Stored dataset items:
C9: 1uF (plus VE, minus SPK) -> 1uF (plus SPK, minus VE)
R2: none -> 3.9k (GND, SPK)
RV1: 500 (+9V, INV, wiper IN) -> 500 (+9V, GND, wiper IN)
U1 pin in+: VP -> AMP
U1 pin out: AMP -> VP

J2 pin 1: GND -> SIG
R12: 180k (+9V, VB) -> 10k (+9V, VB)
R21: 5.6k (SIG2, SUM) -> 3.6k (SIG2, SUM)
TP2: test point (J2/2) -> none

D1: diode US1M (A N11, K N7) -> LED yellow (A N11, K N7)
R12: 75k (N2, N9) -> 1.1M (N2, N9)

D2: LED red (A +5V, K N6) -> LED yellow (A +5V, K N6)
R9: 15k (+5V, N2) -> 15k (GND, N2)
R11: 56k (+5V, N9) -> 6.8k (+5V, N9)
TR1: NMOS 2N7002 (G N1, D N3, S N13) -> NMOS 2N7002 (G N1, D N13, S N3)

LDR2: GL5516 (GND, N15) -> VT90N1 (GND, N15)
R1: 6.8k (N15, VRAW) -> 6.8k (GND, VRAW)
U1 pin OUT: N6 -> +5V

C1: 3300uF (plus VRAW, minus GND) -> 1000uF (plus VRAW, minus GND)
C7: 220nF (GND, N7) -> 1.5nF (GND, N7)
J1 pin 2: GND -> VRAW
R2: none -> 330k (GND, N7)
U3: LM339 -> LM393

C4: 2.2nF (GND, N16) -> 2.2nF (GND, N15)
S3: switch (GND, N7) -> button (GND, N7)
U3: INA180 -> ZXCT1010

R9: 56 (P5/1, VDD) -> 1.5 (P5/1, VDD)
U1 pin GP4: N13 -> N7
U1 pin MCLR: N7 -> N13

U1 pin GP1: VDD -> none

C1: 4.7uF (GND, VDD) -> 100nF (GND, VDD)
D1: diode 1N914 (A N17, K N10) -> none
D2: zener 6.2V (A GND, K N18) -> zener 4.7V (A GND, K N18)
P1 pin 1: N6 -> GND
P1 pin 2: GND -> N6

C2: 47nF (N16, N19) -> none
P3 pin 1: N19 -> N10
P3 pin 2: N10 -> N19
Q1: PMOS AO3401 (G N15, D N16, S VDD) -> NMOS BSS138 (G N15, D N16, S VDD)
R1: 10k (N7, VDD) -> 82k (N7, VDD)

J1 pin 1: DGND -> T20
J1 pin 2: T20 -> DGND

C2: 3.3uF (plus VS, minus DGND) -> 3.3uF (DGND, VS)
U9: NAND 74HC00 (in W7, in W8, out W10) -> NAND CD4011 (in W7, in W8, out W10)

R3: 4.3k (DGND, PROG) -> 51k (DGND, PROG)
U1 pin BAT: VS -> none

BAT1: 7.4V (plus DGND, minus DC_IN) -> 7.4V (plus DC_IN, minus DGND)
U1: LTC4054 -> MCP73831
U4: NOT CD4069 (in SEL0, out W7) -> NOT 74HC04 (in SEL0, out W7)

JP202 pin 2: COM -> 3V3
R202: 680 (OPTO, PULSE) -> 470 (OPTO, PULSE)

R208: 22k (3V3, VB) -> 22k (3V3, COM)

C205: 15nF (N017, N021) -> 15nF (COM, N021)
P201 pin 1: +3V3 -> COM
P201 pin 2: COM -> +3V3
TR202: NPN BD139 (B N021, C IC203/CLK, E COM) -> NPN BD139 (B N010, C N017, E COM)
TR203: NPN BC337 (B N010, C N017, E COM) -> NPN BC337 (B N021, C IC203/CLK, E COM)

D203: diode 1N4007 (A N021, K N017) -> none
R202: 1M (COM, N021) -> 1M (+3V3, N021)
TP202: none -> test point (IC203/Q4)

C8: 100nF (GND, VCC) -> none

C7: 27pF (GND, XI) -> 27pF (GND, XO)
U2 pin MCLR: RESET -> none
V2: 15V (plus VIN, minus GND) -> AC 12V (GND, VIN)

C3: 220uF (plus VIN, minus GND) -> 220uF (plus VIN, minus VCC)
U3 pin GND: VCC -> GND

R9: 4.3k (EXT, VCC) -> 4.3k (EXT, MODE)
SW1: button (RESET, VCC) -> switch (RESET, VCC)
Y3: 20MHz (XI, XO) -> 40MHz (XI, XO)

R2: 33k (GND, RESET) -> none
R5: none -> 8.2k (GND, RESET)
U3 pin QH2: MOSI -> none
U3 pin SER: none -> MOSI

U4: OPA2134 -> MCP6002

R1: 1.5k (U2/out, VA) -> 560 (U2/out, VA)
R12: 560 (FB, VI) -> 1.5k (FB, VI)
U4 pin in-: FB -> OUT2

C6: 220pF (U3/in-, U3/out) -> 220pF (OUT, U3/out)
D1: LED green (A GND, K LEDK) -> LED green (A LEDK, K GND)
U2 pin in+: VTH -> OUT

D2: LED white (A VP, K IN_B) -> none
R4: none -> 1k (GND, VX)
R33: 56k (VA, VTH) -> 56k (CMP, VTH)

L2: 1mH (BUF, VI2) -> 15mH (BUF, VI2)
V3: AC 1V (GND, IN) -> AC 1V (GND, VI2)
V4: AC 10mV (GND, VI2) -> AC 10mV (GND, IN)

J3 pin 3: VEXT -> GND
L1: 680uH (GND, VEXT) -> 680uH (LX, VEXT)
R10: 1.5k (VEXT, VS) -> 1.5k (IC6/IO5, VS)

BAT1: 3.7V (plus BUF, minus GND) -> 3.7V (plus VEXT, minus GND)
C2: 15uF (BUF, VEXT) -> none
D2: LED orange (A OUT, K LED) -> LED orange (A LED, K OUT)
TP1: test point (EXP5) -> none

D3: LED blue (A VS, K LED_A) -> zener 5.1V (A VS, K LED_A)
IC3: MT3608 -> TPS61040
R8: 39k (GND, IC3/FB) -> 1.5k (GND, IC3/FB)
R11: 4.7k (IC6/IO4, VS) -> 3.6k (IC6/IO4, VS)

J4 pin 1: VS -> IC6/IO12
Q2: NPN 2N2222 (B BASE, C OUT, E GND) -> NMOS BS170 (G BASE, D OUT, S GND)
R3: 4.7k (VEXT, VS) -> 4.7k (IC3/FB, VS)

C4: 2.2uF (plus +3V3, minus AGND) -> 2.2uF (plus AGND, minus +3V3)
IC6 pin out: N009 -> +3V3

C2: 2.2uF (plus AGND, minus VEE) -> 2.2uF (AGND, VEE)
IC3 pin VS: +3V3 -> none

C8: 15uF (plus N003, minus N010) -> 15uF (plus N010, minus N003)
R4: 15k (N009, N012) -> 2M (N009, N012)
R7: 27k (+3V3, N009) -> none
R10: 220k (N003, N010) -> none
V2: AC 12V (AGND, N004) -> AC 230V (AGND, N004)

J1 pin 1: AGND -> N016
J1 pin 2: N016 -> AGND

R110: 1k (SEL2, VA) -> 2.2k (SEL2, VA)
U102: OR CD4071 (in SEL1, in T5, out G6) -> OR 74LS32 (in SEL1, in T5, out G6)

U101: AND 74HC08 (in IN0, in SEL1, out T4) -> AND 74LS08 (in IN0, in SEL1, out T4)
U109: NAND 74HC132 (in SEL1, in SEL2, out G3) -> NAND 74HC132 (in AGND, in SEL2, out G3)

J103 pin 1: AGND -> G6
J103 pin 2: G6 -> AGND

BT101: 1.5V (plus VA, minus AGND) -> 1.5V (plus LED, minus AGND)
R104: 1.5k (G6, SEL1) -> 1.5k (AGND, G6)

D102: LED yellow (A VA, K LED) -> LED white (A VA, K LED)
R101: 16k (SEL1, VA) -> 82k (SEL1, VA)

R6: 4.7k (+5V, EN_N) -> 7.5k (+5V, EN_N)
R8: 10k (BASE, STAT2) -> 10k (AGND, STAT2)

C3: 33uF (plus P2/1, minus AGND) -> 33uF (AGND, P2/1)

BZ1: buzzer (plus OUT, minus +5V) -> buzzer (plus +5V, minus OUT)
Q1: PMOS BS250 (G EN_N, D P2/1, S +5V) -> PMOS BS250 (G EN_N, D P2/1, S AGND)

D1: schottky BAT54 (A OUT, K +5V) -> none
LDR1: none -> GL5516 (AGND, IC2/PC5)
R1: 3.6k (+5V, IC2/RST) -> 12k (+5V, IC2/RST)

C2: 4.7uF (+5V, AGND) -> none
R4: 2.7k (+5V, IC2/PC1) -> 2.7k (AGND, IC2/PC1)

__What you have to do__.
Extract each line from the entries above that contains the string "point".

__Answer for the task__.
TP2: test point (J2/2) -> none
TP202: none -> test point (IC203/Q4)
TP1: test point (EXP5) -> none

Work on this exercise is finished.